> **What is required**
Below are some records; quote exactly the lines from the one that contains "C3: 150nF (+9V, GND) -> 68nF (+9V, GND)" through the one that contains "R4: 51 (+9V, U3/PB2) -> 51 (N16, U3/PB2)", inclusive, and no others.

> **Excerpted records**
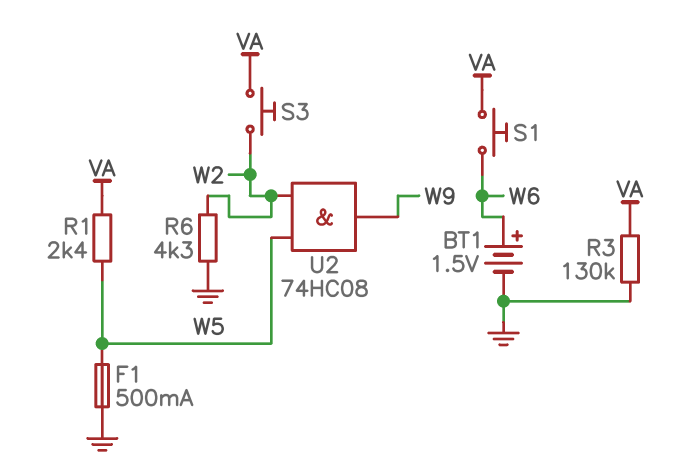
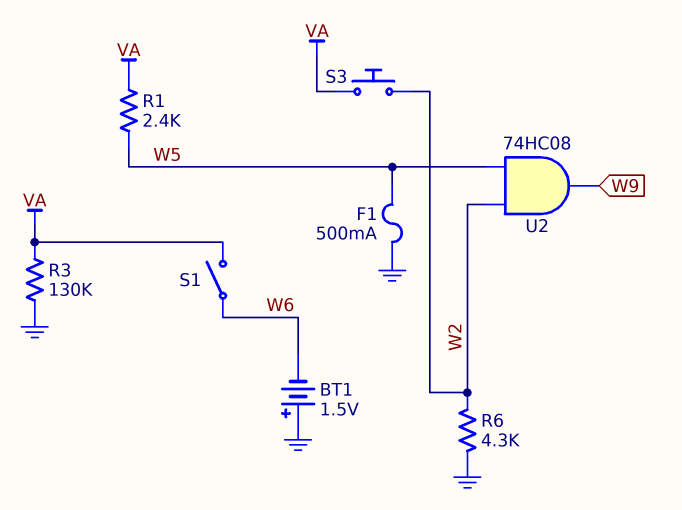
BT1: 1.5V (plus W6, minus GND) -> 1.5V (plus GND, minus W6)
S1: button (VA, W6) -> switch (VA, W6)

...

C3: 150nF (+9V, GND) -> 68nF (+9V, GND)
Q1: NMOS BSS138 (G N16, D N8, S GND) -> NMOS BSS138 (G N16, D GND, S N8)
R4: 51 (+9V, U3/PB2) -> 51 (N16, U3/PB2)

* * *

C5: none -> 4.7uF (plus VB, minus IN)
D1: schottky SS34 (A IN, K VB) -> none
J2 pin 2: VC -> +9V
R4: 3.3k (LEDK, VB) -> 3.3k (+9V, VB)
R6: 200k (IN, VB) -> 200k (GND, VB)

> **The completed task**
C3: 150nF (+9V, GND) -> 68nF (+9V, GND)
Q1: NMOS BSS138 (G N16, D N8, S GND) -> NMOS BSS138 (G N16, D GND, S N8)
R4: 51 (+9V, U3/PB2) -> 51 (N16, U3/PB2)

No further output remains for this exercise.